| Task |
Let your answer be the line containing "brown banana [405,309,437,355]" and every line below it to the end of the records, copied exactly.

| Data |
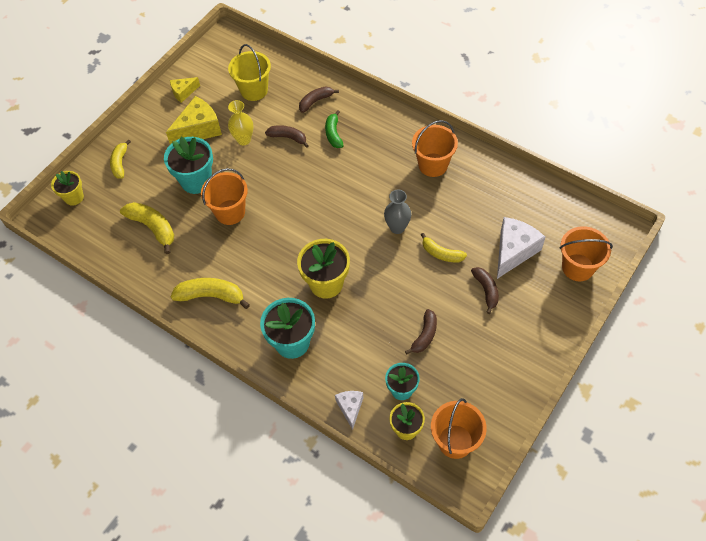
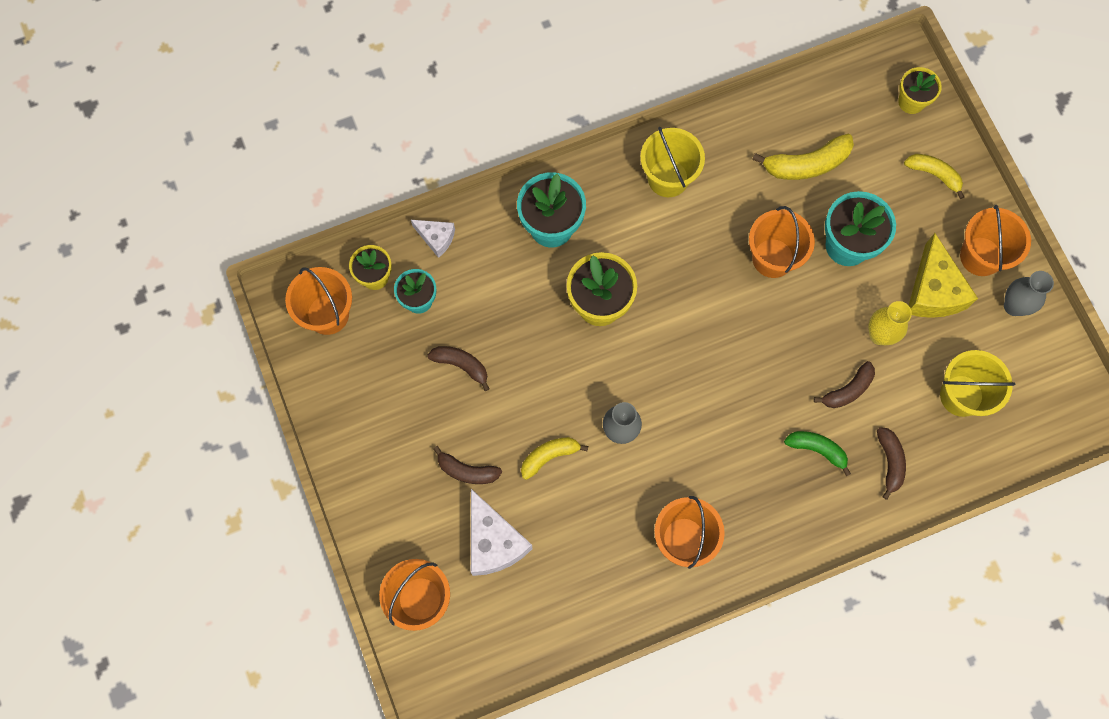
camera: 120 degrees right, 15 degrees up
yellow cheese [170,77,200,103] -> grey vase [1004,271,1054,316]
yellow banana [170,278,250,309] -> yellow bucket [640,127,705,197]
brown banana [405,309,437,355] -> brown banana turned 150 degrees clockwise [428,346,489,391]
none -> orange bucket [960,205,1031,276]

| Exercise output |
brown banana [405,309,437,355] -> brown banana turned 150 degrees clockwise [428,346,489,391]
none -> orange bucket [960,205,1031,276]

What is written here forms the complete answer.